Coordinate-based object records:
• • • • • • •

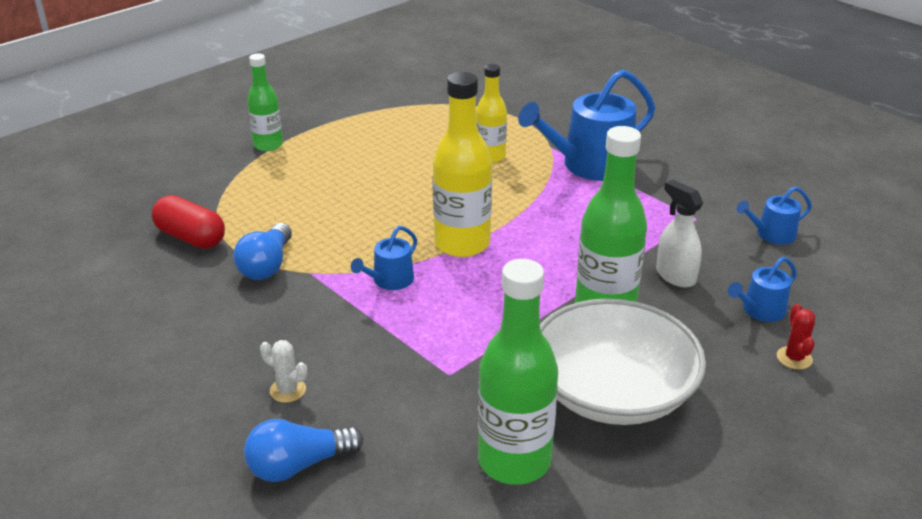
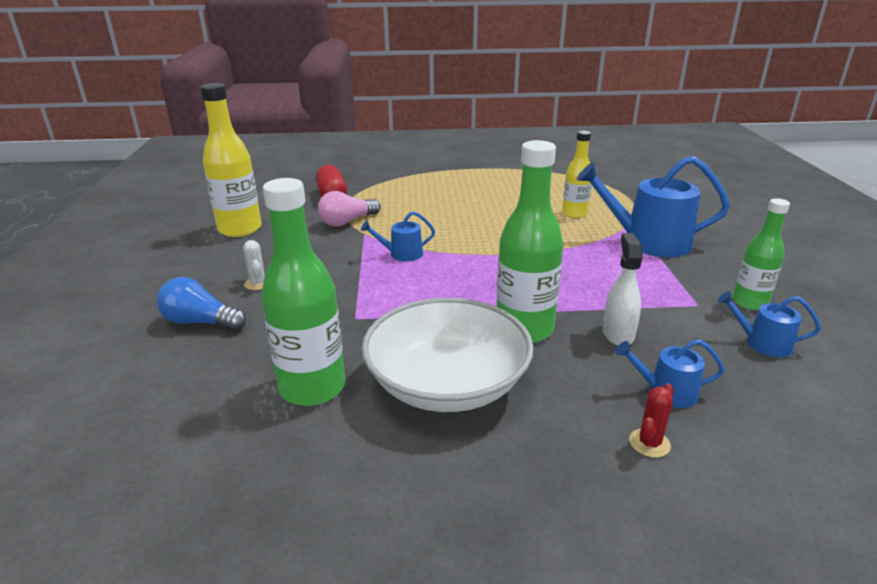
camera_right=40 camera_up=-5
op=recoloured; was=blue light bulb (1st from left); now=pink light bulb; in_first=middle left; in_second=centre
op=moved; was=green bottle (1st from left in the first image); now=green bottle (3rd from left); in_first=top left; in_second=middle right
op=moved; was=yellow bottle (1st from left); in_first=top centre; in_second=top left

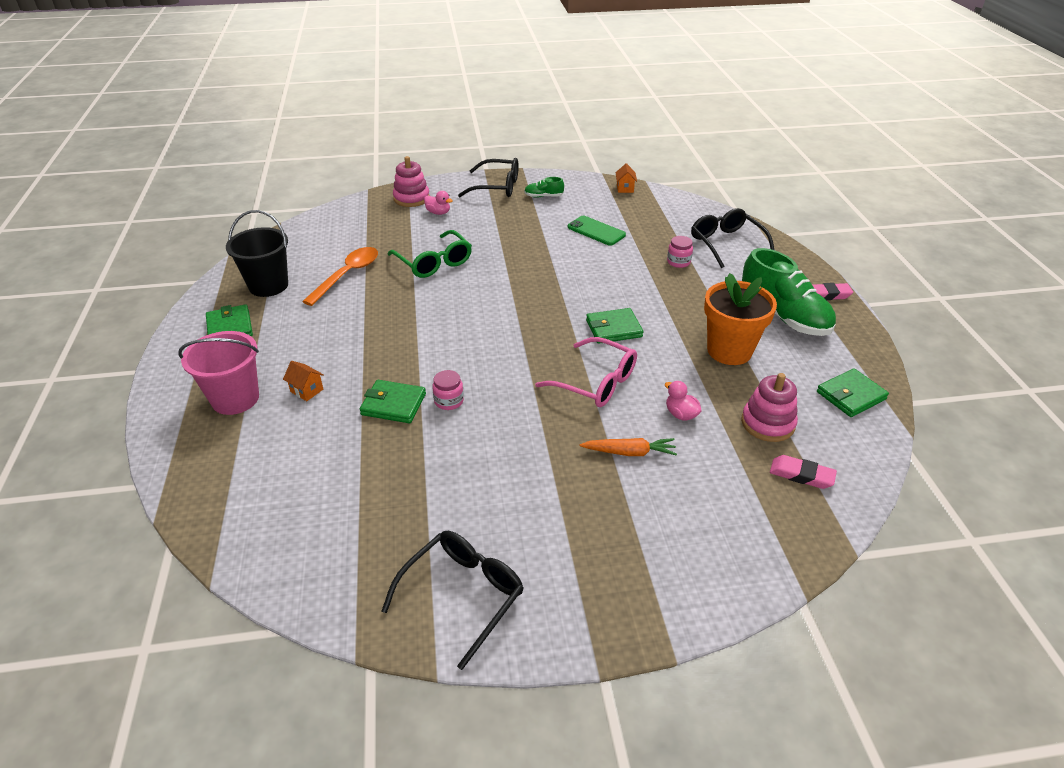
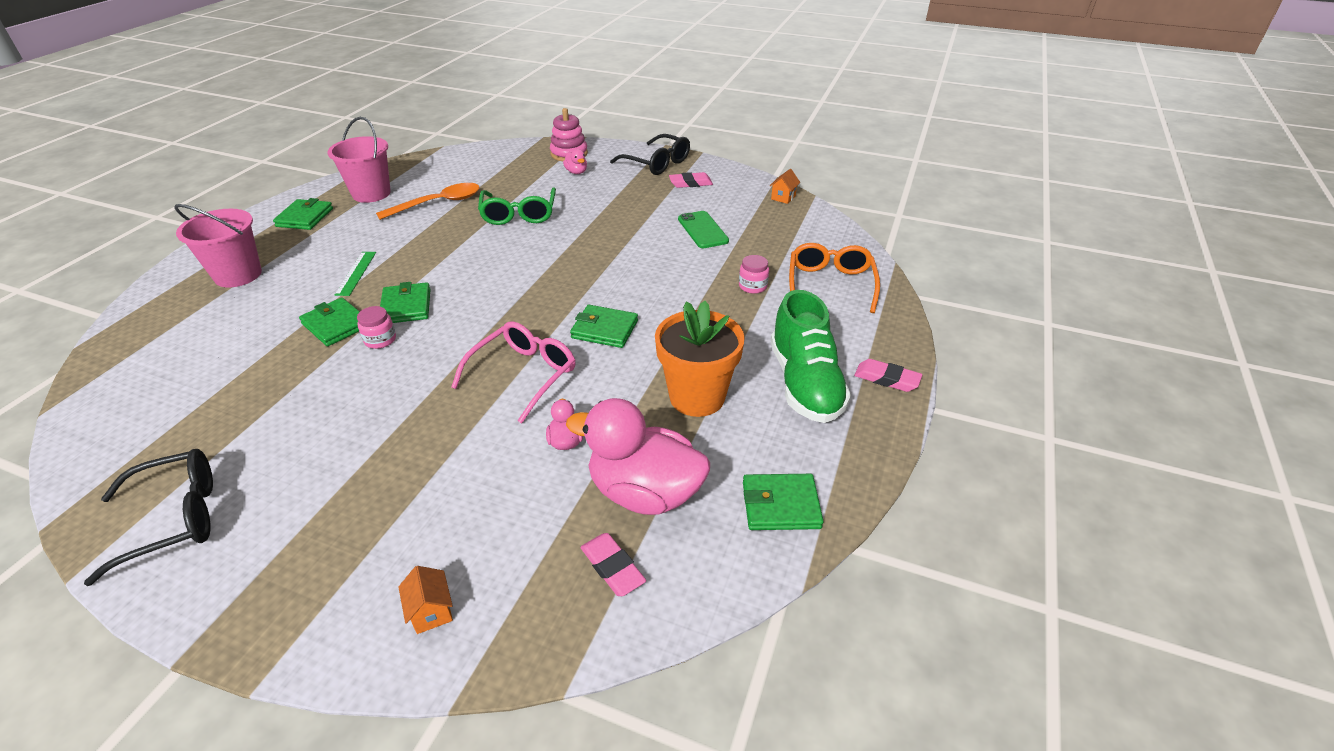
camera_right=30 camera_up=0
op=recoloured; was=black bucket; now=pink bucket (2nd from left); in_first=top left; in_second=top left
op=moved; was=orange house (1st from left); in_first=middle left; in_second=bottom left
op=replaced; was=green shoe (1st from left); now=pink eraser (2nd from left); in_first=top centre; in_second=top centre
op=turned; was=pink glasses; in_first=centre; in_second=centre; clockwise=-120
op=removed; was=orange carrot; in_first=centre
op=recoloured; was=black glasses (3rd from left); now=orange glasses; in_first=top right; in_second=centre
op=replaced; was=pink stacking toy (2nd from left); now=pink duck (3rd from left); in_first=middle right; in_second=centre
op=added; now=green ruler; in_second=middle left
op=added; now=green wallet (3rd from left); in_second=middle left

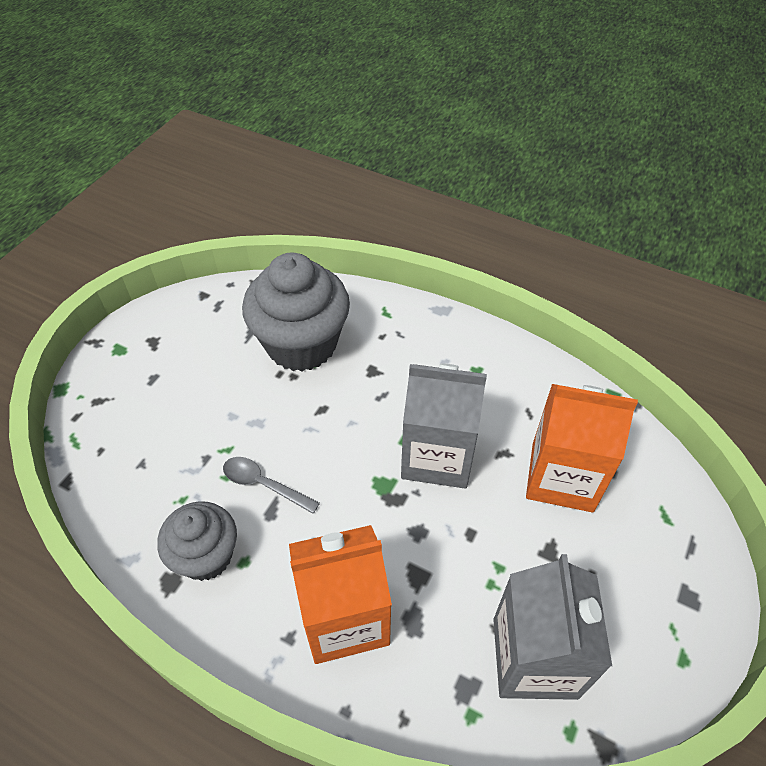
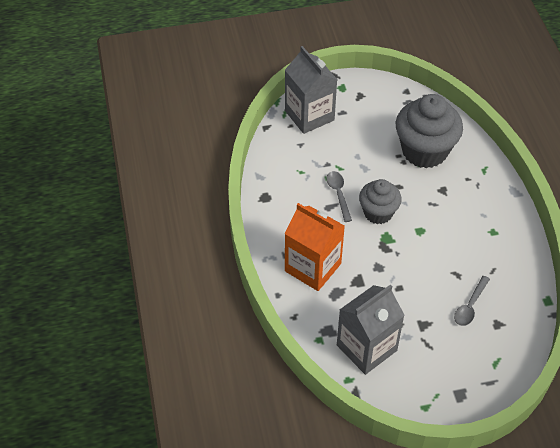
camera_right=50 camera_up=0
op=moved; was=grey cupcake (1st from left); in_first=bottom left; in_second=middle right
op=moved; was=grey carton (1st from left); in_first=centre; in_second=top centre
op=replaced; was=orange carton (2nd from left); now=grey spoon (2nd from left); in_first=middle right; in_second=bottom right

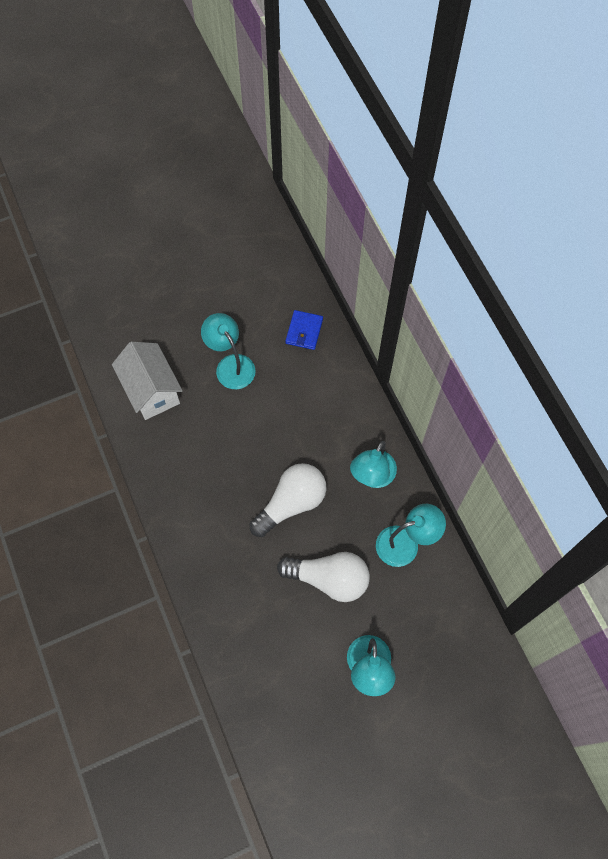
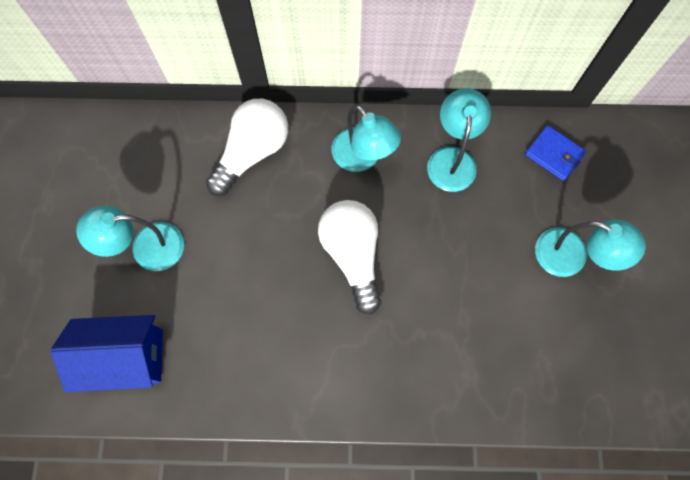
camera_right=-65 camera_up=5
op=recoloured; was=white house; now=blue house; in_first=middle left; in_second=bottom left
op=moved; was=white light bulb (2nd from left in the first image); now=white light bulb (1st from left); in_first=bottom centre; in_second=top centre
op=moved; was=blue wallet; in_first=centre; in_second=top right

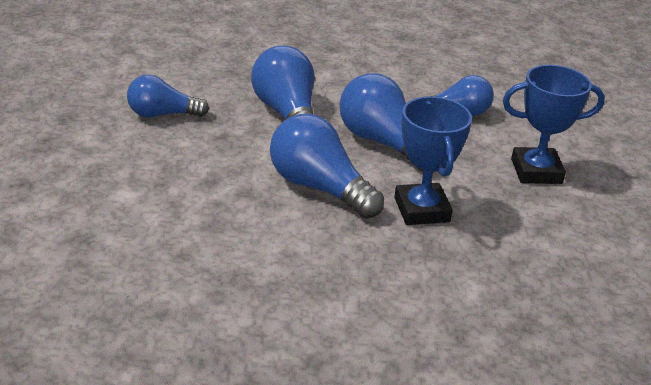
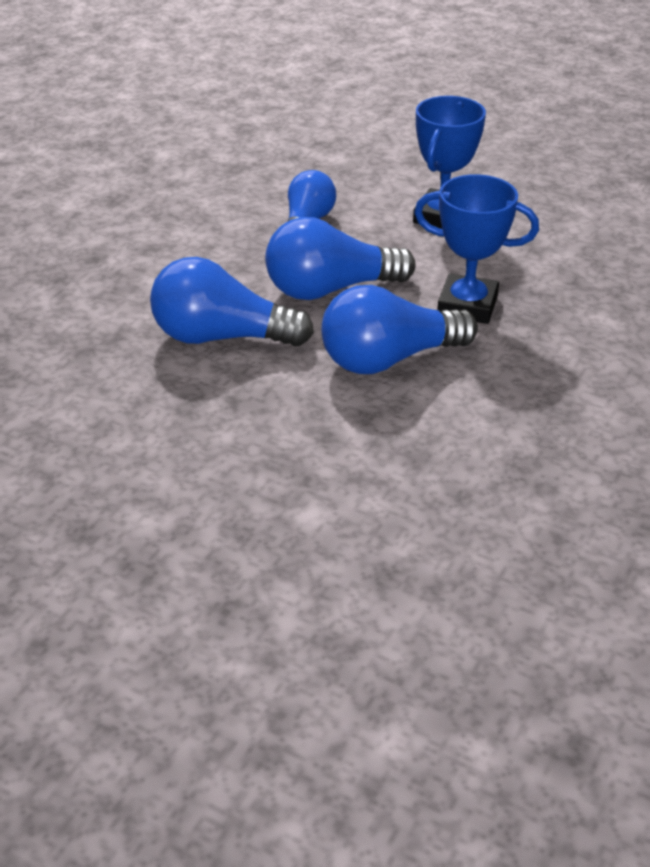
camera_right=-60 camera_up=5
op=removed; was=blue light bulb (1st from left); in_first=top left

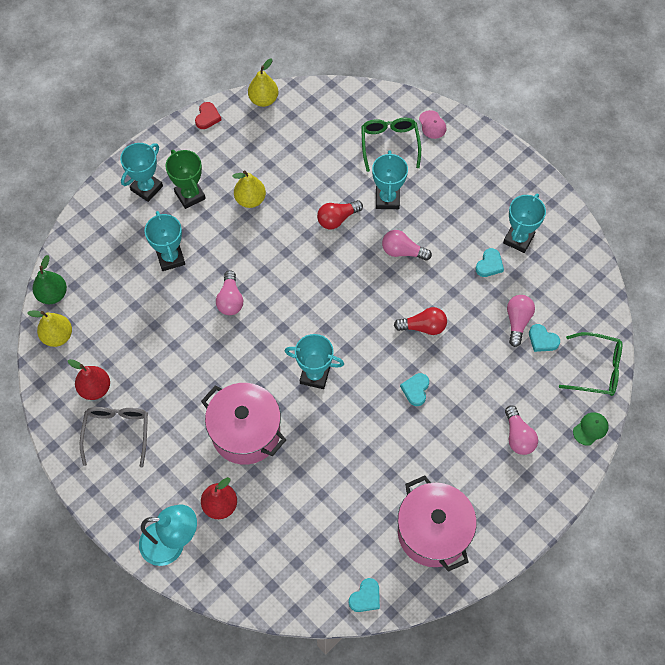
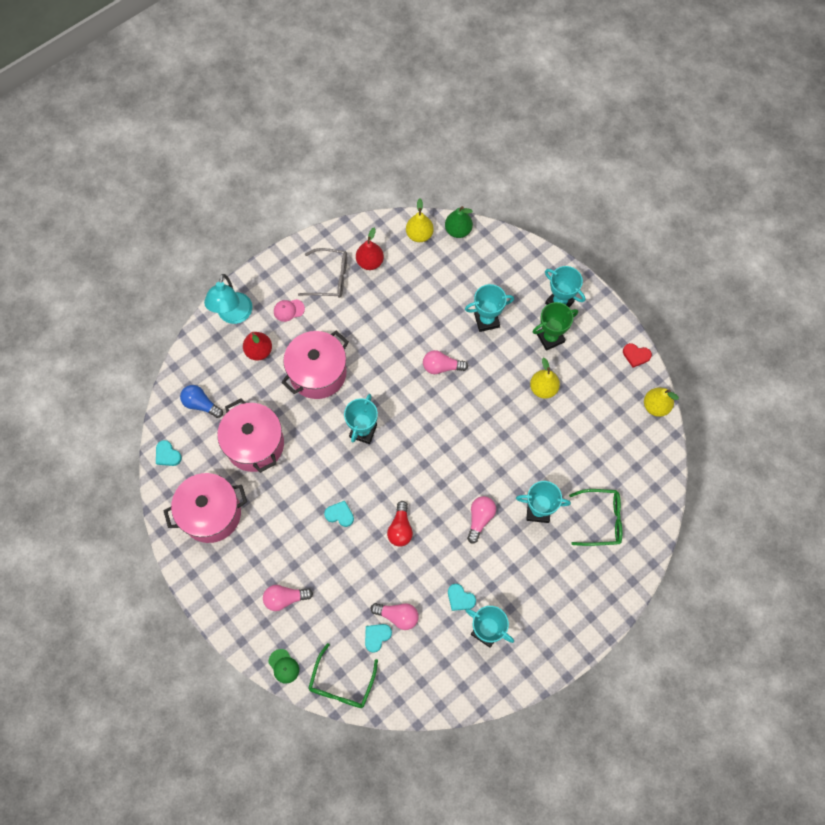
camera_right=95 camera_up=5
op=removed; was=red light bulb (1st from left); in_first=top centre
op=moved; was=pink cap; in_first=top centre; in_second=centre
op=added; now=blue light bulb; in_second=middle left
op=added; now=pink pot (2nd from left); in_second=middle left

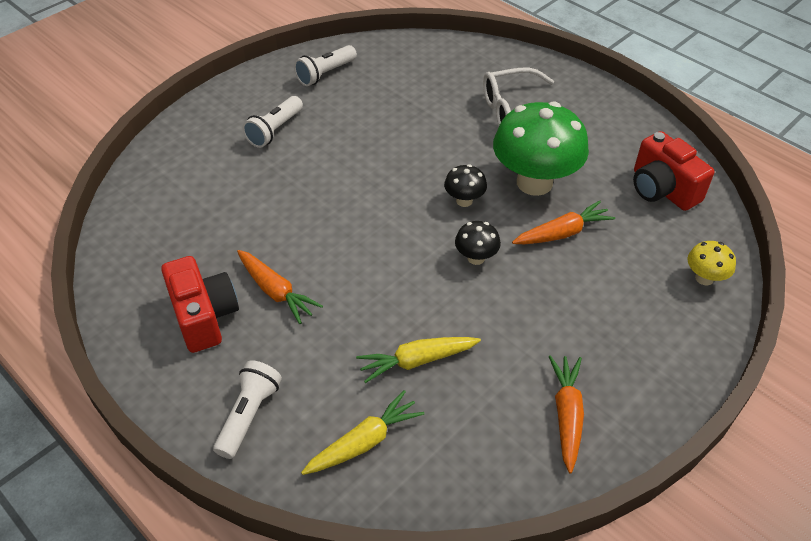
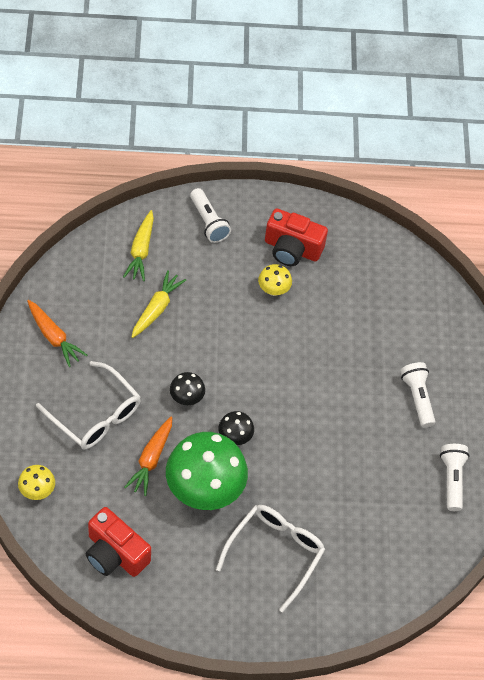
camera_right=130 camera_up=10
op=replaced; was=orange carrot (1st from left); now=yellow mushroom (2nd from left); in_first=centre; in_second=centre
op=turned; was=red camera (2nd from left in the first image); in_first=top right; in_second=bottom left; clockwise=-150
op=added; now=white glasses (1st from left); in_second=middle left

• • • • • • •

**Assignment:**
Please output exactly the lines between the one holding "op=recoloured; was=blue light" and the one holding "op=moved; was=green bottle" in the records above, inclusive, and nothing more.

**Answer for the task:**
op=recoloured; was=blue light bulb (1st from left); now=pink light bulb; in_first=middle left; in_second=centre
op=moved; was=green bottle (1st from left in the first image); now=green bottle (3rd from left); in_first=top left; in_second=middle right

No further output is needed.